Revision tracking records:
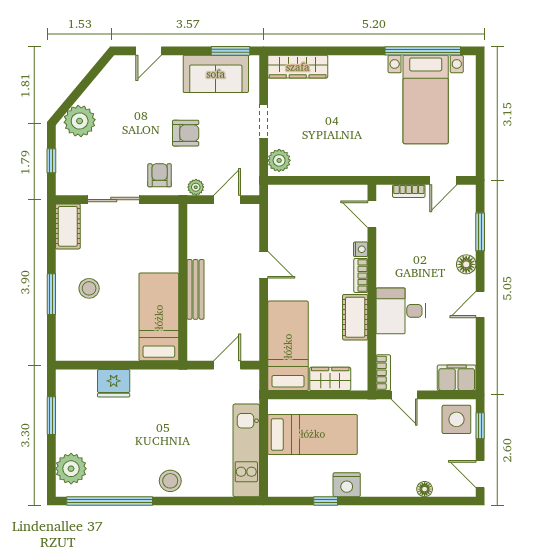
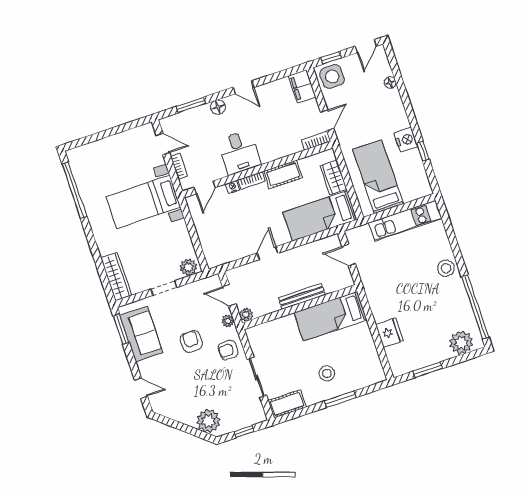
bed with nightstands: (426, 99) -> (143, 202), moved, turned 180
plant: (196, 212) -> (246, 315), added
desk: (401, 311) -> (239, 152), moved

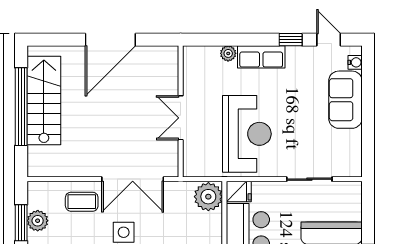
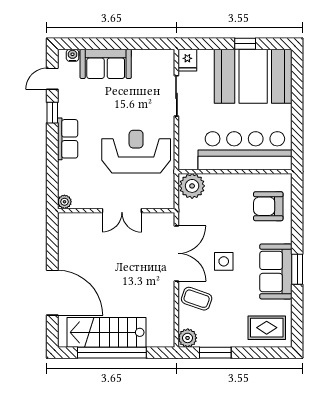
door: (110, 40) -> (52, 293), moved
plant: (228, 53) -> (64, 202), moved
fridge: (239, 191) -> (187, 60), moved, turned 180
coffee table: (82, 202) -> (197, 299), turned -71
plant: (38, 221) -> (188, 338), moved

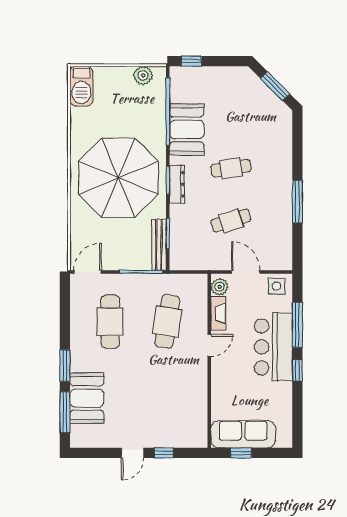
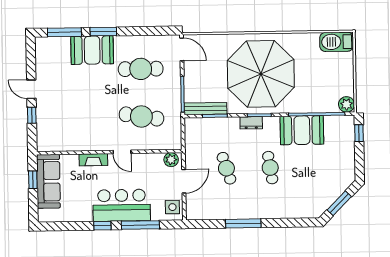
plant: (143, 75) -> (347, 104), moved
dresser: (177, 184) -> (251, 123), width x0.70
fireplace: (218, 314) -> (93, 160), moved
booth: (87, 398) -> (92, 50), moved

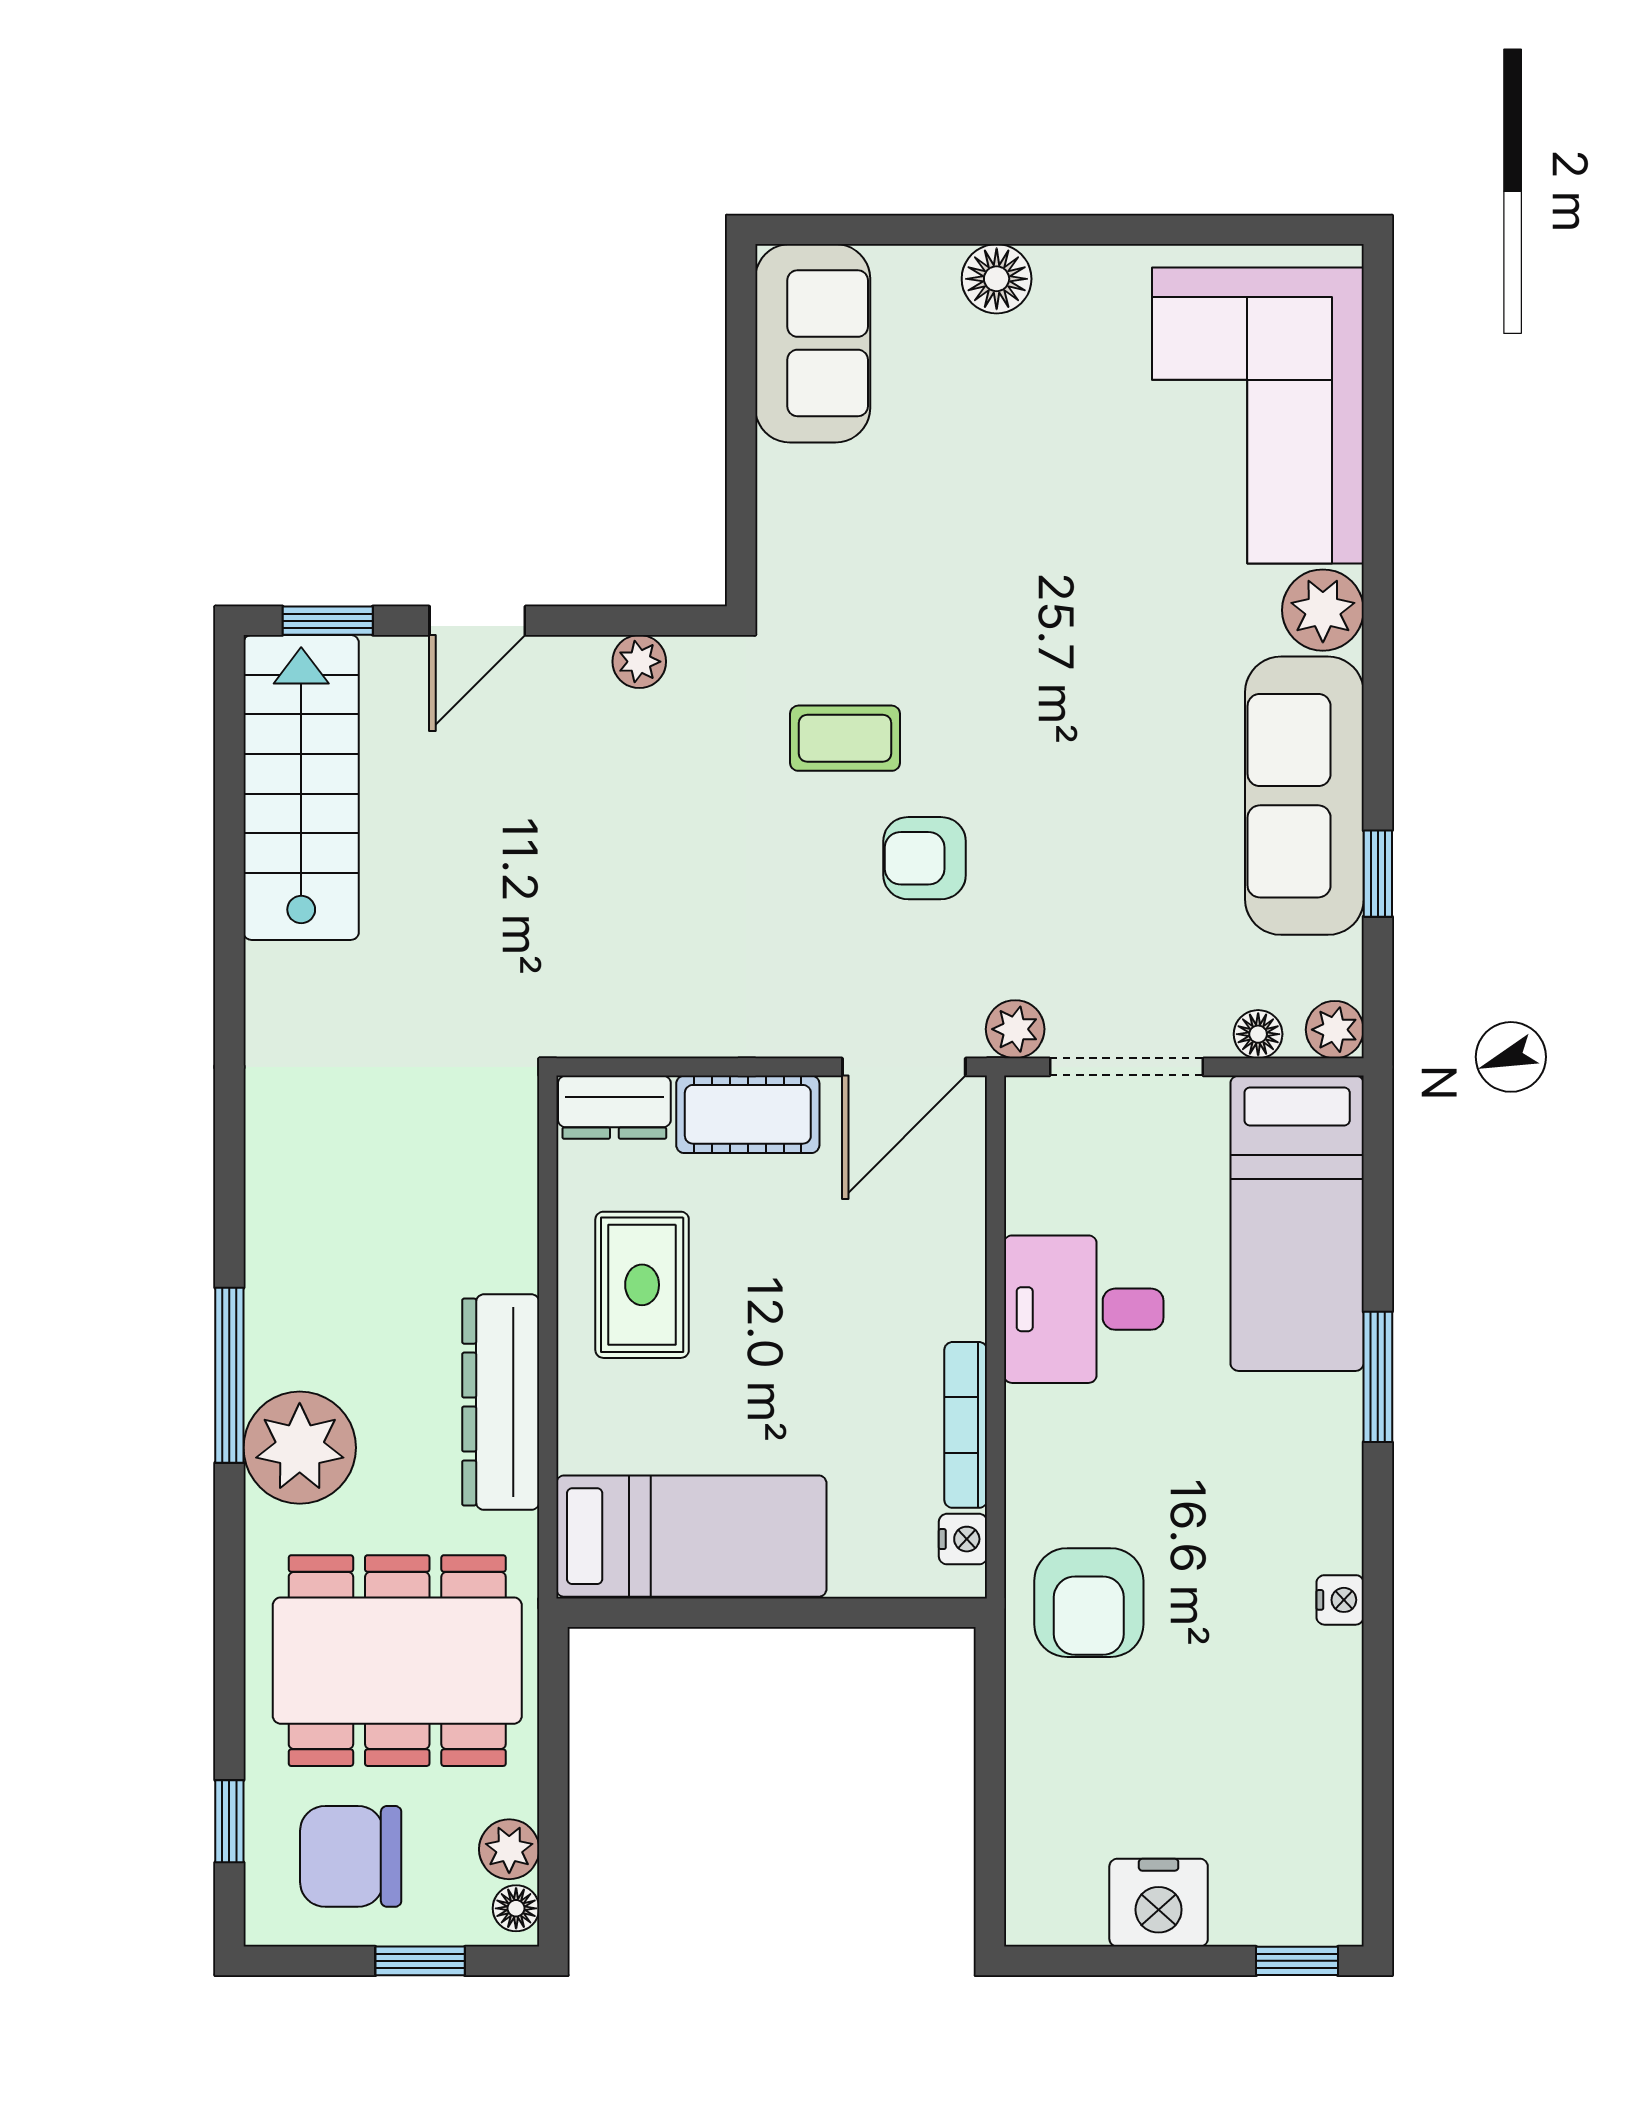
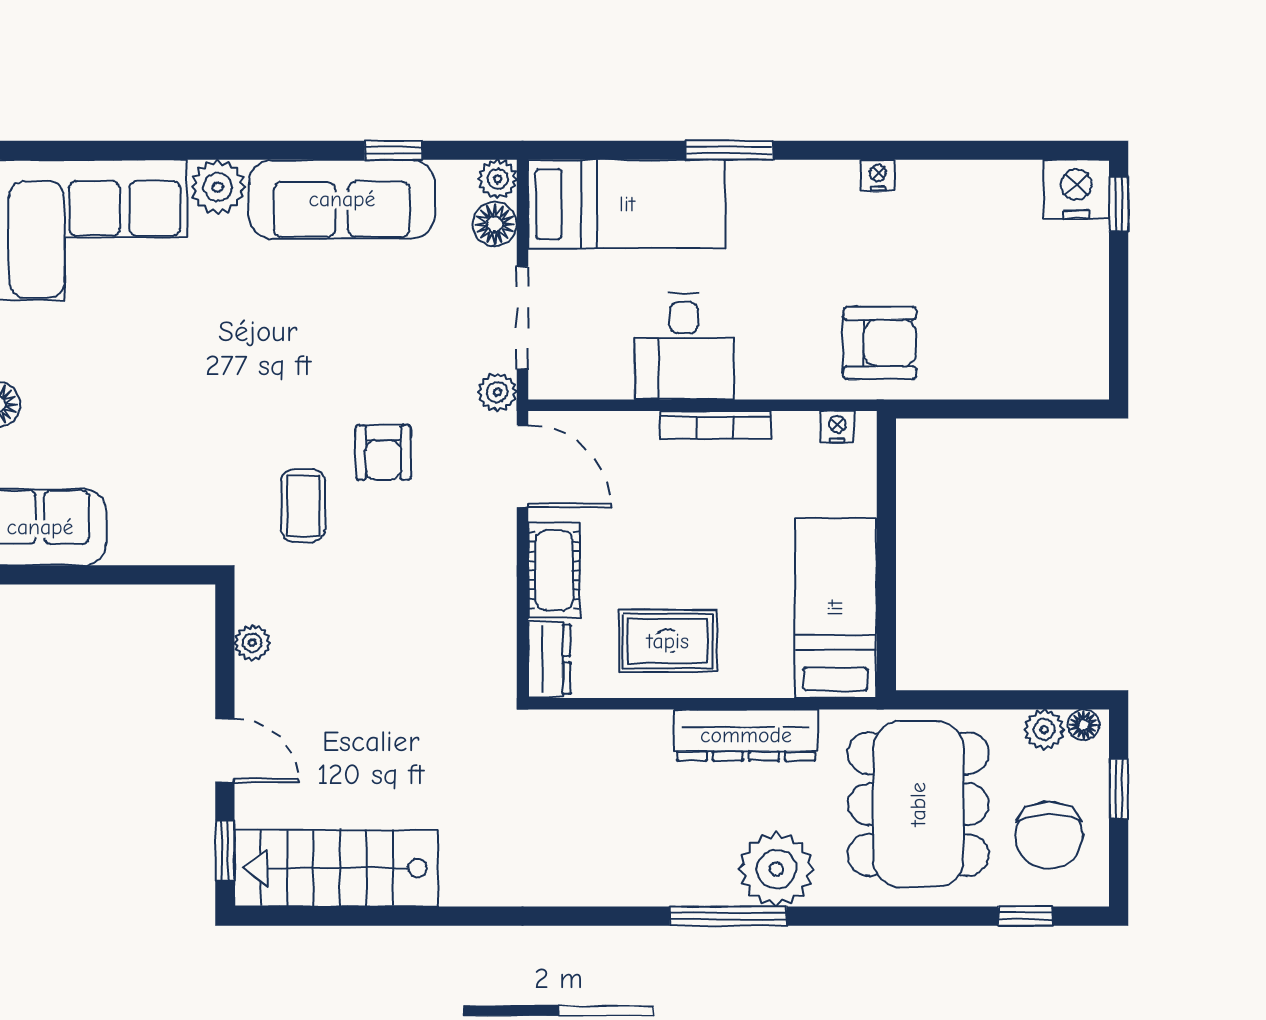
floor lamp: (1258, 1034) -> (495, 224), width x1.37, depth x1.37
bookcase: (966, 1425) -> (715, 425), moved
nightstand: (1159, 1903) -> (1076, 189), moved, turned -90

* [Problem description]:
For the records above, output each one exactly and skip any image.

* [Response to the exercise]:
bed with nightstands: (426, 99) -> (143, 202), moved, turned 180
plant: (196, 212) -> (246, 315), added
desk: (401, 311) -> (239, 152), moved

door: (110, 40) -> (52, 293), moved
plant: (228, 53) -> (64, 202), moved
fridge: (239, 191) -> (187, 60), moved, turned 180
coffee table: (82, 202) -> (197, 299), turned -71
plant: (38, 221) -> (188, 338), moved

plant: (143, 75) -> (347, 104), moved
dresser: (177, 184) -> (251, 123), width x0.70
fireplace: (218, 314) -> (93, 160), moved
booth: (87, 398) -> (92, 50), moved

floor lamp: (1258, 1034) -> (495, 224), width x1.37, depth x1.37
bookcase: (966, 1425) -> (715, 425), moved
nightstand: (1159, 1903) -> (1076, 189), moved, turned -90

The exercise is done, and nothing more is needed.